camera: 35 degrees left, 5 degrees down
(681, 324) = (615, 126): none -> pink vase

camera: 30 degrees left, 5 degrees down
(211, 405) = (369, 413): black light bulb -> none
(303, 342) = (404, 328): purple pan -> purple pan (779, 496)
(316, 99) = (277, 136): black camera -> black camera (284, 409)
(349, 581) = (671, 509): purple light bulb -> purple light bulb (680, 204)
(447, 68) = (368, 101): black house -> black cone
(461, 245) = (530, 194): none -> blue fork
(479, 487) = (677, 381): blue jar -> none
● ● ●
TASK DIRECTIONS: Would you copy all lines in the records where the string "down" appears?

TASK RESPONSE:
camera: 35 degrees left, 5 degrees down
camera: 30 degrees left, 5 degrees down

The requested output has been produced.